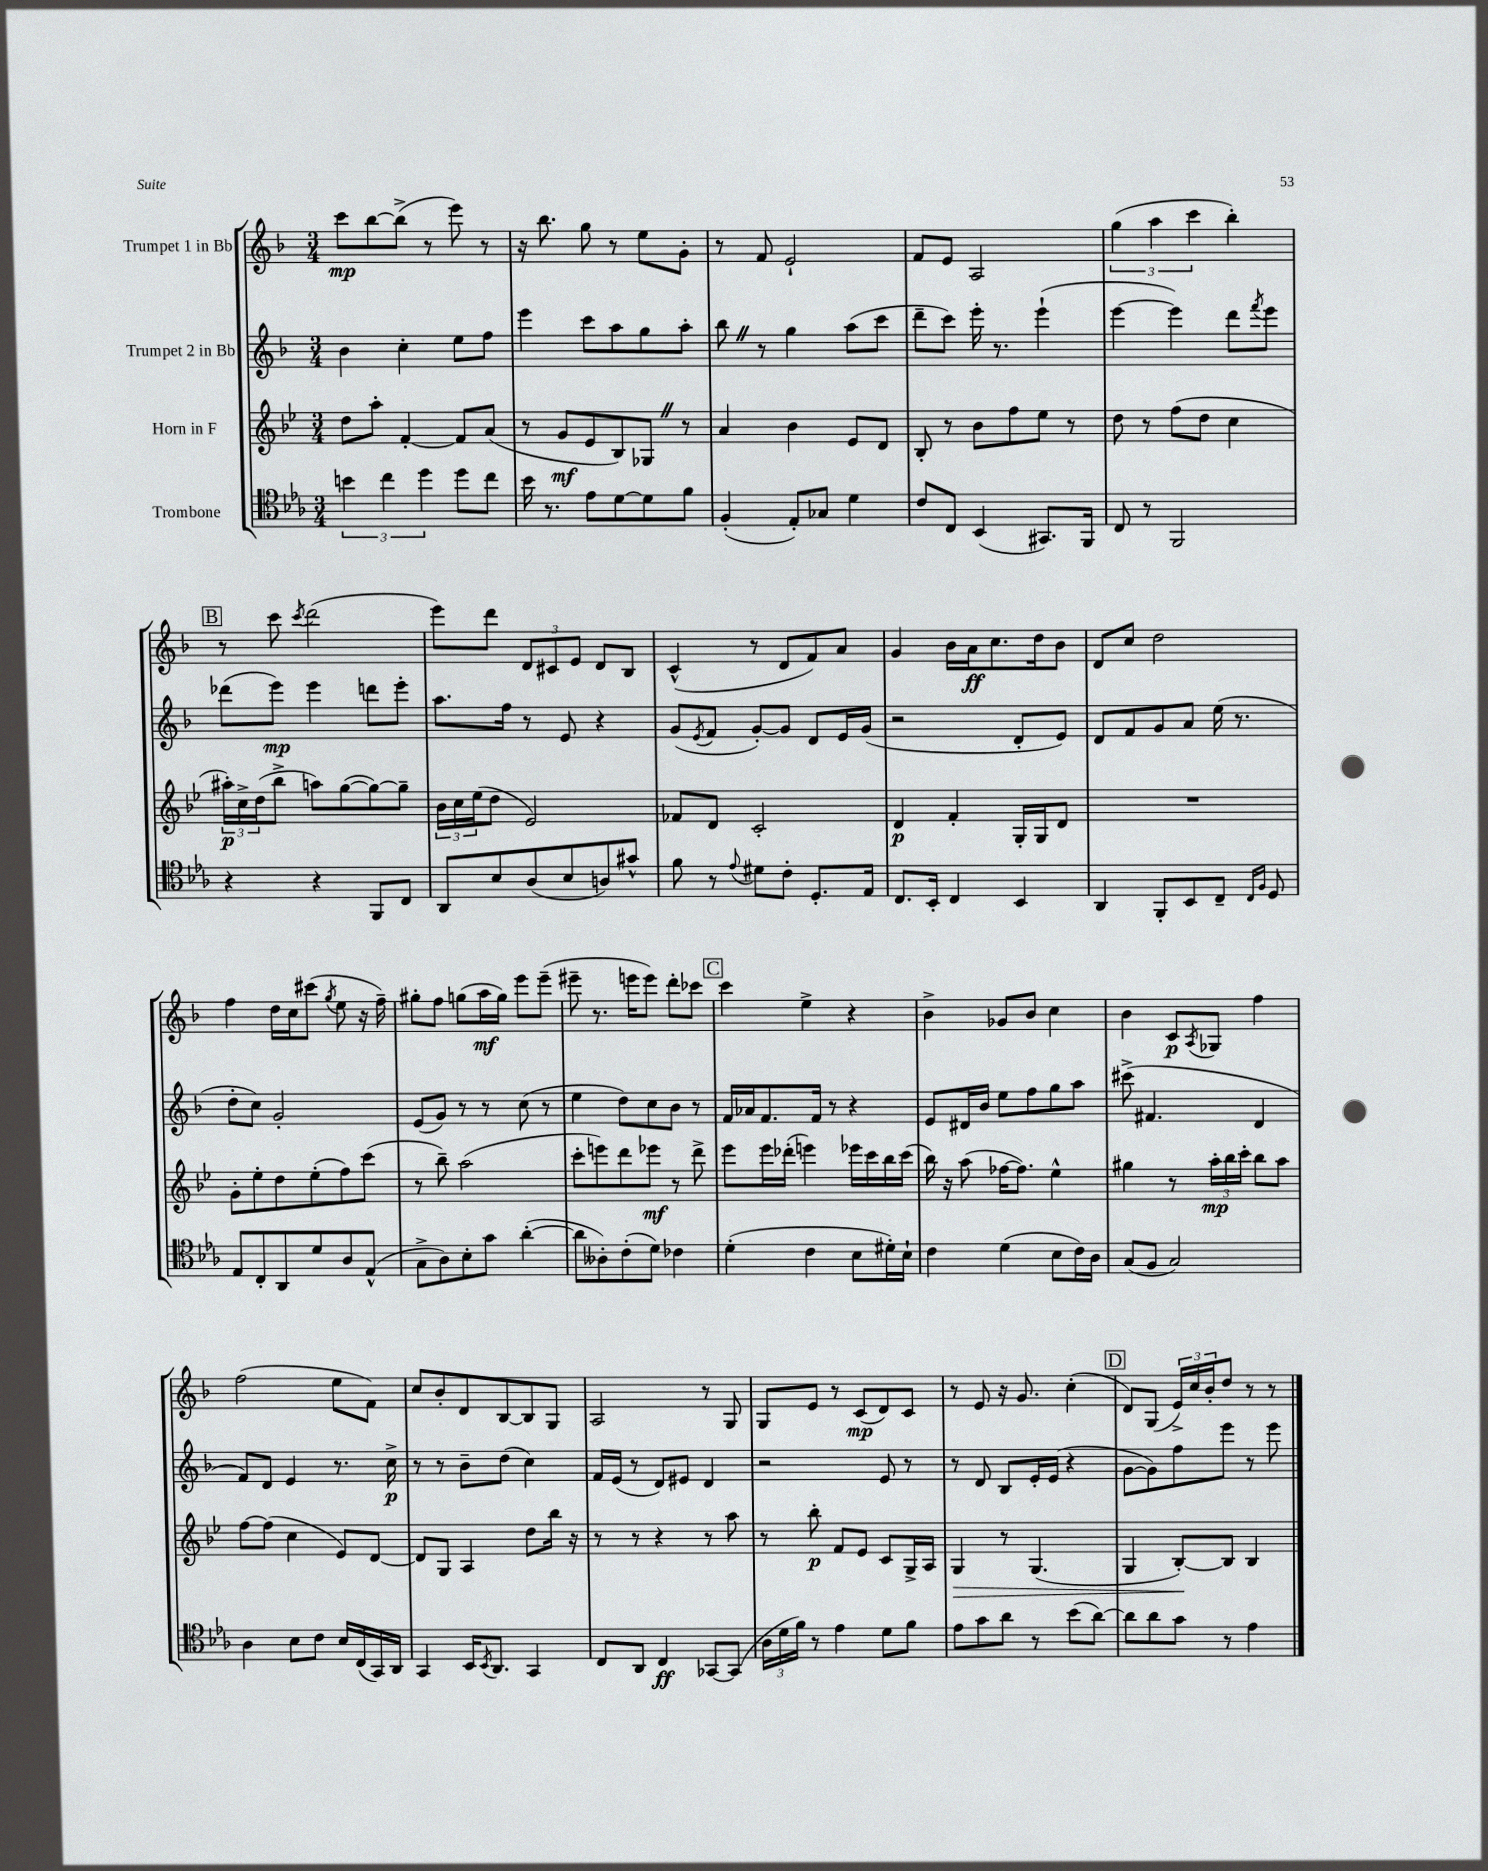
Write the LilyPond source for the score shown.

<<
\new StaffGroup <<
\new Staff = "s0" \with { instrumentName = "Trumpet 1 in Bb" } {
    \clef treble \key f \major \numericTimeSignature \time 3/4
    c'''8\mp bes''8~ bes''8->( r8 e'''8) r8 |
    r16 bes''8. g''8 r8 e''8 g'8-. |
    r8 f'8 e'2-! |
    f'8 e'8 a2 |
    \tuplet 3/2 { g''4( a''4 c'''4 } bes''4-.) |
    \mark \markup { \box "B" } r8 c'''8 \acciaccatura { c'''8 } d'''2( |
    e'''8) d'''8 \tuplet 3/2 { d'8 cis'8 e'8 } d'8 bes8 |
    c'4-^( r8 d'8 f'8) a'8 |
    g'4 bes'16 a'16\ff c''8. d''16 bes'8 |
    d'8 c''8 d''2 |
    f''4 d''16 c''16 cis'''8( \acciaccatura { g''8 } e''8 r16 f''16--) |
    gis''8-. f''8 g''8( a''16\mf g''16) e'''8 e'''8--( |
    eis'''8-- r8. e'''16 e'''8) d'''8-. ces'''8 |
    \mark \markup { \box "C" } c'''4 e''4-> r4 |
    bes'4-> ges'8 bes'8 c''4 |
    bes'4 c'8\p \acciaccatura { a8 } ges8 f''4 |
    f''2( e''8 f'8) |
    c''8 bes'8-. d'8 bes8~ bes8 g8 |
    a2 r8 g8 |
    g8 e'8 r8 c'8\mp( d'8) c'8 |
    r8 e'8 r16 g'8. c''4-.( |
    \mark \markup { \box "D" } d'8) g8( \tuplet 3/2 { e'16->) c''16 bes'16-. } d''8 r8 r8 \bar "|." |
}
\new Staff = "s1" \with { instrumentName = "Trumpet 2 in Bb" } {
    \clef treble \key f \major \numericTimeSignature \time 3/4
    bes'4 c''4-. e''8 f''8 |
    e'''4 c'''8 a''8 g''8 a''8-. |
    bes''8 \once \override BreathingSign.text = \markup { \musicglyph "scripts.caesura.straight" } \breathe r8 g''4 a''8( c'''8 |
    d'''8-- c'''8) e'''16-. r8. e'''4-!( |
    e'''4~ e'''4) d'''8 \acciaccatura { f'''8 } e'''8 |
    \mark \markup { \box "B" } des'''8( e'''8\mp) e'''4 d'''8 e'''8-. |
    a''8. f''16 r8 e'8 r4 |
    g'8( \acciaccatura { e'8 } f'8 g'8~-.) g'8 d'8 e'16 g'16( |
    r2 d'8-. e'8) |
    d'8 f'8 g'8 a'8 e''16( r8. |
    d''8-. c''8) g'2-. |
    e'8( g'8) r8 r8 c''8( r8 |
    e''4 d''8) c''8 bes'8 r8 |
    \mark \markup { \box "C" } f'16 aes'16 f'8. f'16 r8 r4 |
    e'8 dis'16 bes'16 e''8 f''8 g''8 a''8 |
    cis'''8->( fis'4. d'4 |
    f'8) d'8 e'4 r8. c''16->\p |
    r8 r8 bes'8-- d''8( c''4) |
    f'16 e'16( r8 d'8) eis'8 d'4 |
    r2 e'8 r8 |
    r8 d'8 bes8 e'16-. e'16( r4 |
    \mark \markup { \box "D" } g'8~ g'8) f''8 e'''8 r8 e'''8 \bar "|." |
}
\new Staff = "s2" \with { instrumentName = "Horn in F" } {
    \clef treble \key bes \major \numericTimeSignature \time 3/4
    d''8 a''8-. f'4~-. f'8 a'8( |
    r8 g'8\mf ees'8 bes8) ges8 \once \override BreathingSign.text = \markup { \musicglyph "scripts.caesura.straight" } \breathe r8 |
    a'4 bes'4 ees'8 d'8 |
    bes8-. r8 bes'8 f''8 ees''8 r8 |
    d''8 r8 f''8( d''8 c''4 |
    \mark \markup { \box "B" } \tuplet 3/2 { ais''16-.\p) c''16-> d''16( } bes''8-> a''8) g''8~( g''8~) g''8-- |
    \tuplet 3/2 { bes'16 c''16 ees''16( } d''8 ees'2) |
    fes'8 d'8 c'2-. |
    d'4\p f'4-. g16-. g16 d'8 |
    R2. |
    g'8-. ees''8-. d''8 ees''8-.( f''8) c'''8( |
    r8 bes''8--) a''2( |
    c'''8-. e'''8) d'''8 ees'''8\mf r8 d'''8-> |
    \mark \markup { \box "C" } ees'''8 ees'''16 des'''16-.( e'''4) ees'''16 c'''16 bes''16 c'''16( |
    bes''16) r16 a''8( fes''16~ fes''8.) ees''4-^ |
    gis''4 r8 \tuplet 3/2 { a''16-.\mp bes''16 c'''16-. } bes''8 a''8 |
    f''8~ f''8( c''4 ees'8) d'8~ |
    d'8 g8 a4 d''8 bes''16 r16 |
    r8 r8 r4 r8 a''8 |
    r8 bes''8-.\p f'8 ees'8 c'8 g16-> a16 |
    g4\> r8 g4.( |
    \mark \markup { \box "D" } g4 bes8~-.\!) bes8 bes4 \bar "|." |
}
\new Staff = "s3" \with { instrumentName = "Trombone" } {
    \clef tenor \key ees \major \numericTimeSignature \time 3/4
    \tuplet 3/2 { b'4 c''4 d''4 } d''8 c''8 |
    bes'16 r8. ees'8 d'8~ d'8 f'8 |
    f4-.( ees8-.) ges8 d'4 |
    c'8 c8 bes,4( gis,8.) f,16 |
    c8 r8 f,2 |
    \mark \markup { \box "B" } r4 r4 f,8 c8 |
    aes,8 bes8 aes8( bes8 a8) gis'8-^ |
    f'8 r8 \appoggiatura { ees'8 } dis'8 c'8-. d8.-. ees16 |
    c8. bes,16-. c4 bes,4 |
    aes,4 f,8-. bes,8 c8-- \grace { c16 f16 } d8 |
    ees8 c8-. aes,8 d'8 aes8 ees8-^( |
    g8-> aes8) bes8-. g'8 aes'4~-.( |
    aes'8 aeses8-.) c'8-.( d'8) ces'4 |
    \mark \markup { \box "C" } d'4-.( c'4 bes8 dis'16-.) bes16-! |
    c'4 d'4( bes8 c'16) aes16 |
    g8( f8 g2) |
    aes4 bes8 c'8 bes16 c16( g,16) aes,16 |
    g,4 bes,16 \acciaccatura { bes,8 } aes,8. g,4 |
    c8 aes,8 c4\ff ges,8~ ges,8( |
    \tuplet 3/2 { aes16 d'16 f'16) } r8 ees'4 d'8 f'8 |
    ees'8 g'8 aes'8 r8 bes'8( aes'8~) |
    \mark \markup { \box "D" } aes'8 aes'8 g'8 r8 ees'4 \bar "|." |
}
>>
>>
\layout { \context { \Score \remove "Bar_number_engraver" } }
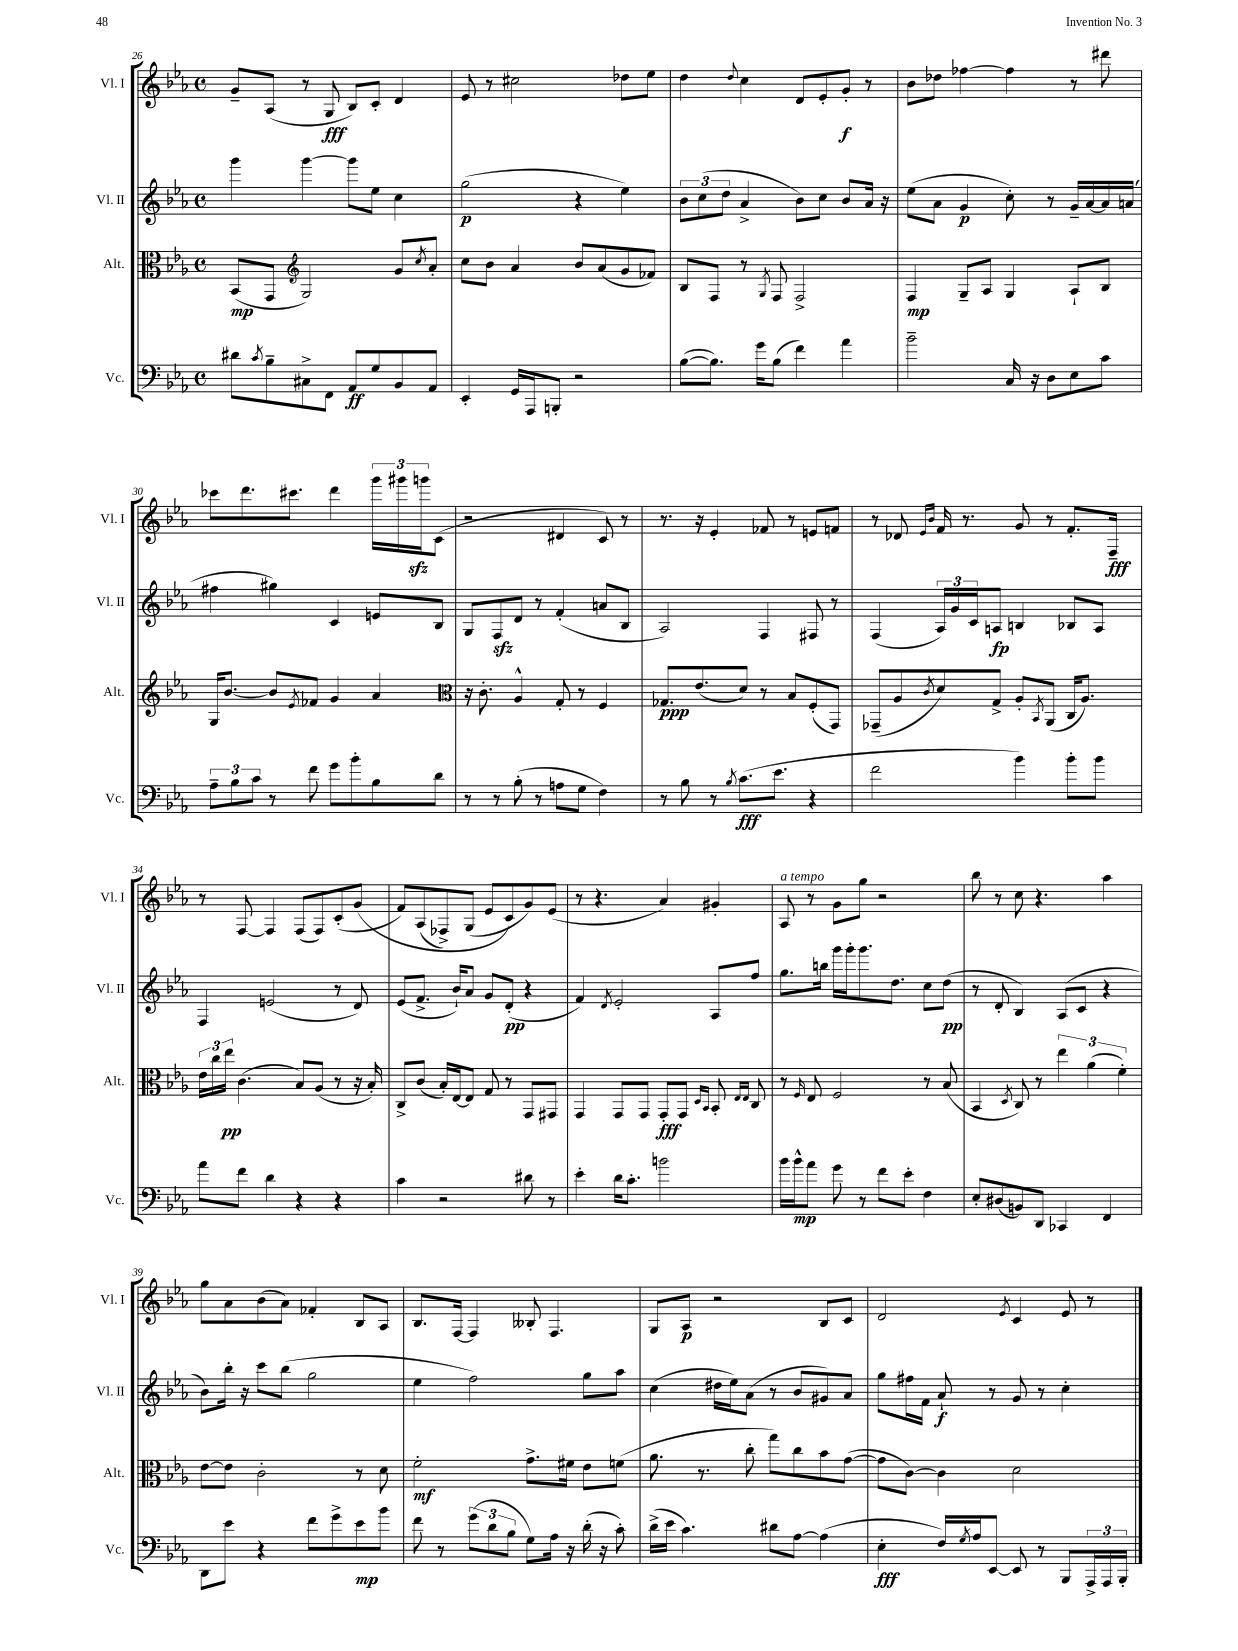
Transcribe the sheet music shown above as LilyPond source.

<<
\new StaffGroup <<
\new Staff = "s0" \with { instrumentName = "Vl. I" shortInstrumentName = "Vl. I" } {
    \clef treble \key ees \major \defaultTimeSignature \time 4/4
    g'8-- aes8( r8 g8\fff bes8) c'8-. d'4 |
    ees'8 r8 cis''2 des''8 ees''8 |
    d''4 \appoggiatura { d''8 } c''4 d'8 ees'8-. g'8-.\f r8 |
    bes'8 des''8 fes''4~ fes''4 r8 dis'''8 |
    ces'''8 d'''8. cis'''8. d'''4 \tuplet 3/2 { g'''16 gis'''16 g'''16\sfz } c'8( |
    r2 dis'4 c'8) r8 |
    r8. r16 ees'4-. fes'8 r8 e'8 f'8 |
    r8 des'8 \grace { ees'16 bes'16 } f'16 r8. g'8 r8 f'8.-. f16--\fff |
    r8 f8~ f4 f8( f8) c'8-.( g'8\( |
    f'8) aes8( fes8->) g8( ees'8 c'8\) g'8) ees'8( |
    r8 r4. aes'4) gis'4-. |
    aes8^\markup { \italic "a tempo" } r8 g'8 g''8 r2 |
    bes''8 r8 c''8 r4. aes''4 |
    g''8 aes'8 bes'8( aes'8) fes'4-. bes8 aes8 |
    bes8. f16~ f4 beses8-. f4. |
    g8 aes8\p r2 bes8 c'8 |
    d'2 \acciaccatura { ees'8 } c'4 ees'8 r8 \bar "|." |
}
\new Staff = "s1" \with { instrumentName = "Vl. II" shortInstrumentName = "Vl. II" } {
    \clef treble \key ees \major \defaultTimeSignature \time 4/4
    g'''4 g'''4~ g'''8 ees''8 c''4 |
    g''2\p( r4 ees''4) |
    \tuplet 3/2 { bes'8 c''8( d''8 } aes'4-> bes'8) c''8 bes'8 aes'16 r16 |
    ees''8( aes'8 g'4\p c''8-.) r8 g'16-- aes'16~ aes'16 a'16( |
    fis''4 gis''4) c'4 e'8 bes8 |
    g8 f8\sfz d'8 r8 f'4-.( a'8 bes8 |
    aes2) f4 fis8 r8 |
    f4( \tuplet 3/2 { aes16) g'16 c'16 } a8\fp b4 bes8 a8 |
    f4 e'2( r8 d'8) |
    ees'8( f'8.-> bes'16-!) aes'8 g'8 d'8-.\pp( r4 |
    f'4) \acciaccatura { d'8 } ees'2-. aes8 f''8 |
    g''8. b''16 g'''16 g'''16-. g'''8. d''8. c''8 d''8\pp( |
    r8 d'8-. bes4) aes8( c'8 r4 |
    bes'8) bes''16-. r16 c'''8 bes''8( g''2 |
    ees''4 f''2) g''8 aes''8 |
    c''4( dis''16 ees''16) aes'8( r8 bes'8 gis'8) aes'8 |
    g''8 fis''16 f'16 aes'8-!\f r8 g'8 r8 c''4-. \bar "|." |
}
\new Staff = "s2" \with { instrumentName = "Alt." shortInstrumentName = "Alt." } {
    \clef alto \key ees \major \defaultTimeSignature \time 4/4
    bes,8\mp( g,8 \clef treble g2) g'8 \acciaccatura { c''8 } aes'8-. |
    c''8 bes'8 aes'4 bes'8 aes'8( g'8 fes'8) |
    bes8 f8 r8 \acciaccatura { g8 } f8 f2-> |
    f4\mp g8-- aes8 g4 aes8-! bes8 |
    g16 bes'8.~ bes'8 \acciaccatura { ees'8 } fes'8 g'4 aes'4 |
    \clef alto r16 c'8.-. aes4-^ g8-. r8 f4 |
    ges8.\ppp ees'8.( d'8) r8 bes8 f8-.( g,8) |
    ges,8--( aes8 \acciaccatura { c'8 } d'8) g8-> aes8-. \acciaccatura { bes,8 } aes,8( c16 aes8.) |
    \tuplet 3/2 { ees'16 c''16 ees''16\pp } c'4.( bes8) aes8( r8 r16 bes16-.) |
    c8-> c'8( bes16-.) ees16~ ees8 g8 r8 g,8 gis,8 |
    g,4 g,8 g,8 g,8-.\fff g,8 \grace { d16 bes,16 } bes,8-. \grace { ees16 ees16 } c8 |
    r8 \grace { f16 } ees8 f2 r8 bes8( |
    bes,4 \acciaccatura { d8 } c8) r8 \tuplet 3/2 { ees''4 aes'4( f'4-.) } |
    ees'8~ ees'8 c'2-. r8 d'8 |
    f'2-.\mf g'8.-> fis'16 ees'8 f'8( |
    aes'8. r8. c''8-. g''8) c''8 bes'8 g'8~( |
    g'8 c'8~) c'4 d'2 \bar "|." |
}
\new Staff = "s3" \with { instrumentName = "Vc." shortInstrumentName = "Vc." } {
    \clef bass \key ees \major \defaultTimeSignature \time 4/4
    dis'8 \acciaccatura { c'8 } bes8-- cis8-> f,8 aes,8\ff g8 bes,8 aes,8 |
    ees,4-. g,16 aes,,16 b,,8-. r2 |
    bes8~( bes8.) g'16 bes8( f'4) aes'4 |
    bes'2-- c16 r16 d8 ees8 c'8 |
    \tuplet 3/2 { aes8-- bes8 c'8 } r8 f'8 g'8 bes'8-. bes8 d'8 |
    r8 r8 bes8-.( r8 a8 g8 f4) |
    r8 bes8 r8 \acciaccatura { bes8 } c'8.\fff( ees'8. r4 |
    f'2 bes'4) bes'8-. bes'8 |
    aes'8 f'8 d'4 r4 r4 |
    c'4 r2 dis'8 r8 |
    ees'4-. d'16 c'8.-. b'2 |
    bes'16 bes'16-^\mp aes'8 g'8 r8 f'8 ees'8-. f4 |
    ees8-. dis8( b,8) d,8 ces,4 f,4 |
    d,8 ees'8 r4 f'8 g'8-> ees'8\mp bes'8 |
    f'8 r8 \tuplet 3/2 { g'8( d'8 bes8 } g8) aes16 r16 d'16-.( r16 c'8-.) |
    d'16->( ees'16 c'4.) dis'8 aes8~ aes4( |
    ees4-.\fff f16) \acciaccatura { g8 } aes16 ees,8~ ees,8 r8 bes,,8 \tuplet 3/2 { aes,,16-> aes,,16 bes,,16-. } \bar "|." |
}
>>
>>
\layout { \context { \Score currentBarNumber = #26 } }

__Directions__:
Pull out every line of the records that contains the string "shown", matching case exactly.

__Written response__:
Write the LilyPond source for the score shown.
Transcribe the sheet music shown above as LilyPond source.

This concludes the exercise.